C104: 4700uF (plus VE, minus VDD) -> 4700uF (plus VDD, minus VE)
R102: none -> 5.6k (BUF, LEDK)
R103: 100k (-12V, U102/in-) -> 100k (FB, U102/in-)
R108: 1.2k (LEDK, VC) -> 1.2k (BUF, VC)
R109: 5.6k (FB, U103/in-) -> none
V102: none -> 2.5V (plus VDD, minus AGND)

**********

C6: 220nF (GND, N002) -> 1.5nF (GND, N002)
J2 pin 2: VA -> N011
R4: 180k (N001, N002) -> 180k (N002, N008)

**********

## [EXERCISE BRIEF]
Where a line of the data above includes "plus", copy that line.

## [WRITTEN REPLY]
C104: 4700uF (plus VE, minus VDD) -> 4700uF (plus VDD, minus VE)
V102: none -> 2.5V (plus VDD, minus AGND)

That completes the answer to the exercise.